(EXERCISE PROMPT): Give back every record below word for word, with the pictures omitted.

(DATASET ENTRIES):
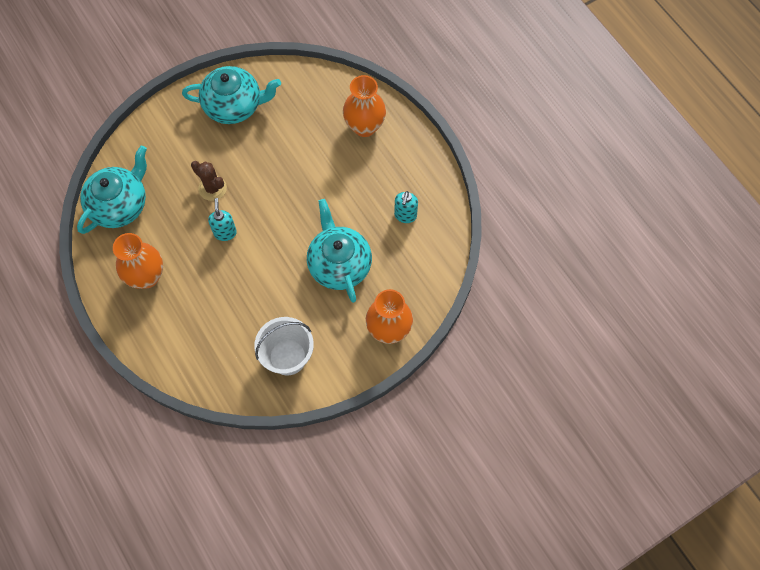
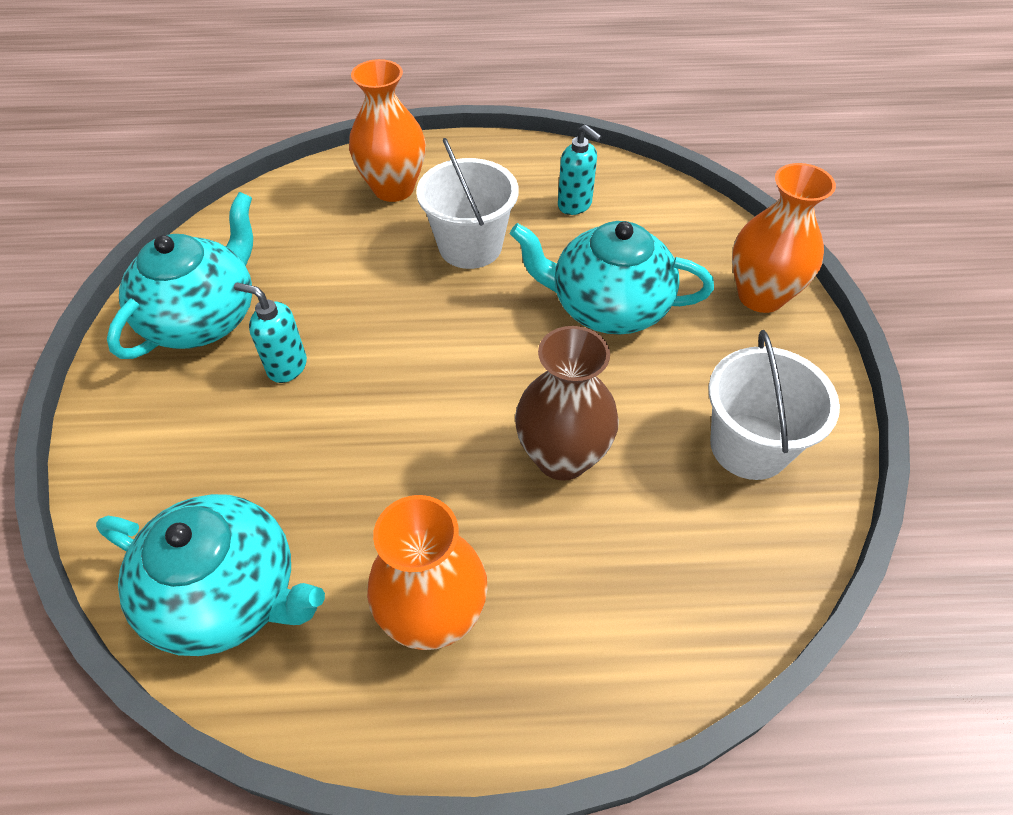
camera: 60 degrees left, 15 degrees down
(120, 205) = (228, 594): turquoise teapot -> turquoise teapot turned 135 degrees clockwise
(212, 188) = (331, 415): brown cactus -> none
(225, 233) = (436, 435): turquoise soap dispenser -> turquoise soap dispenser (287, 367)
(240, 286) = (562, 457): none -> brown vase
(344, 184) = (470, 246): none -> white bucket

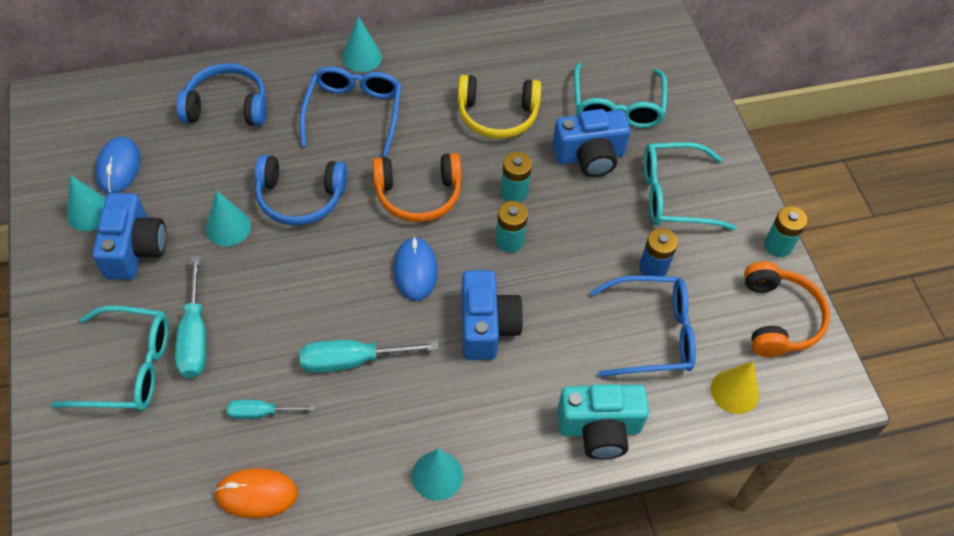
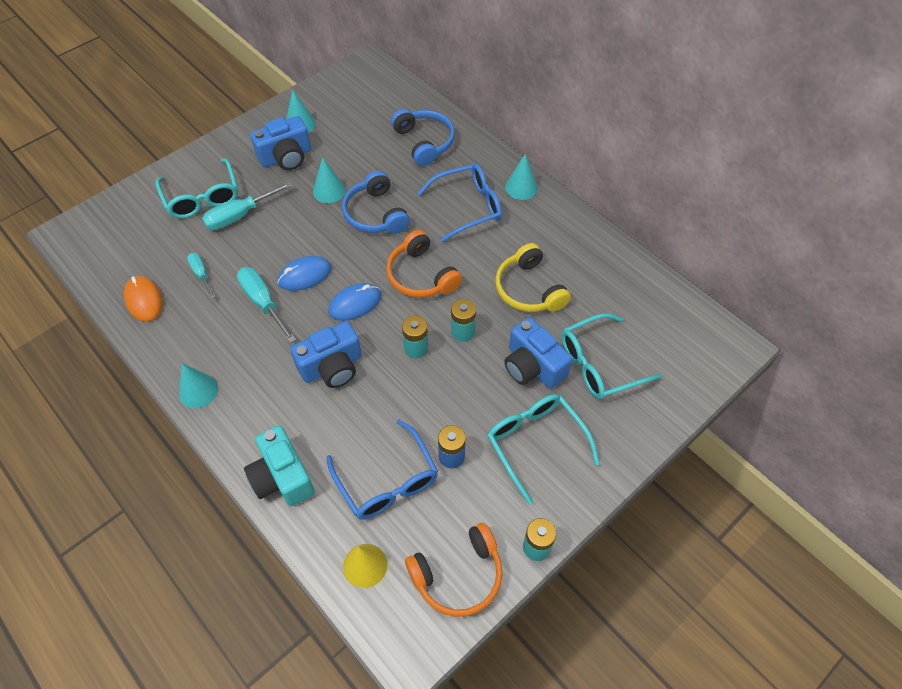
camera: 65 degrees right, 0 degrees up
(118, 167) = (341, 119): blue mouse -> blue mouse (304, 275)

(OUTPUT BELOW):
camera: 60 degrees left, 15 degrees down
(120, 205) = (228, 594): turquoise teapot -> turquoise teapot turned 135 degrees clockwise
(212, 188) = (331, 415): brown cactus -> none
(225, 233) = (436, 435): turquoise soap dispenser -> turquoise soap dispenser (287, 367)
(240, 286) = (562, 457): none -> brown vase
(344, 184) = (470, 246): none -> white bucket

camera: 65 degrees right, 0 degrees up
(118, 167) = (341, 119): blue mouse -> blue mouse (304, 275)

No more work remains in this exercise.